*Input data:*
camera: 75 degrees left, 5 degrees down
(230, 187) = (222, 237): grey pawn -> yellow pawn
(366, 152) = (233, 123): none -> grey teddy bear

...

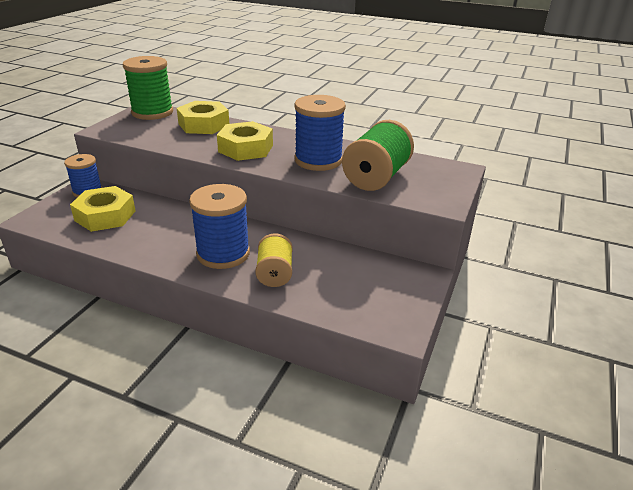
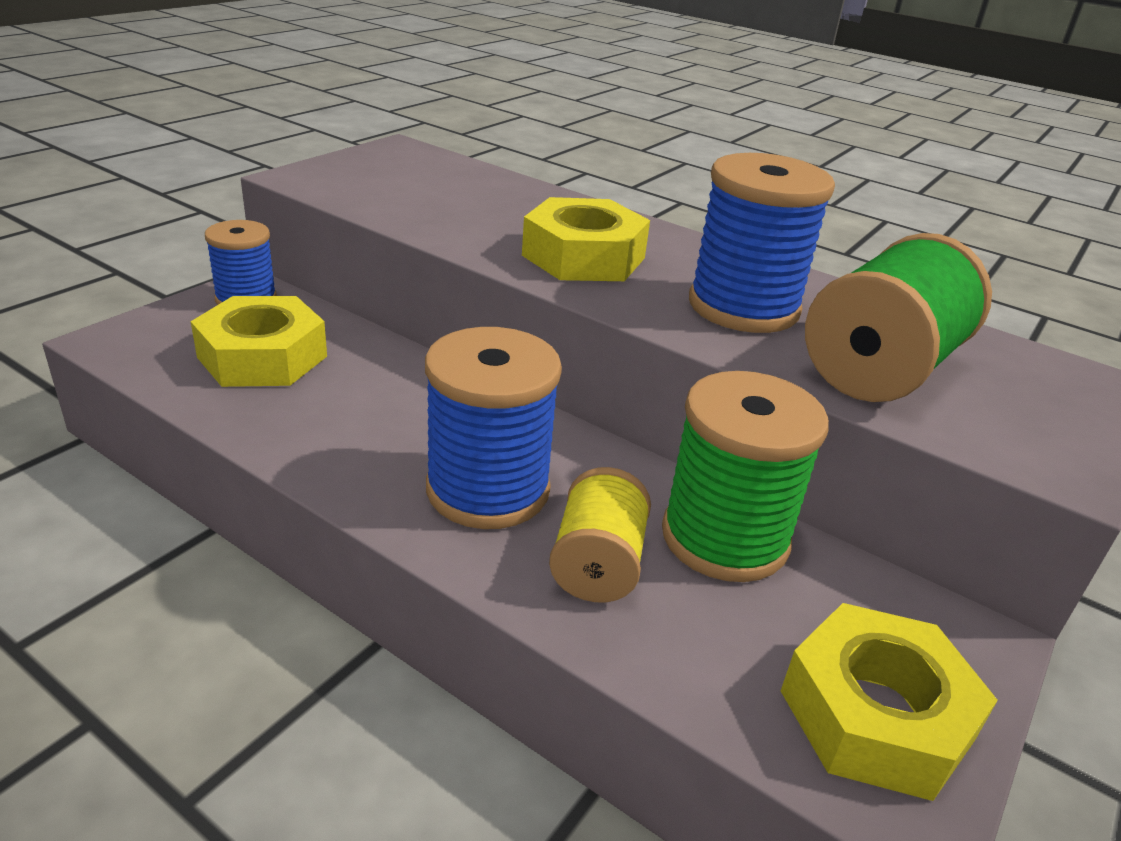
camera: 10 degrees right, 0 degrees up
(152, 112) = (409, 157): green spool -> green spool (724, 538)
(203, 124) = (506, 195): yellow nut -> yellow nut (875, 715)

*Your instructions:*
Extract from the listing above the lines between the line containing "camera: 10 degrees right, 0 degrees up" and the line containing "(203, 124) = (506, 195): yellow", keeping both of those lines. Output nothing else.

*Task output:*
camera: 10 degrees right, 0 degrees up
(152, 112) = (409, 157): green spool -> green spool (724, 538)
(203, 124) = (506, 195): yellow nut -> yellow nut (875, 715)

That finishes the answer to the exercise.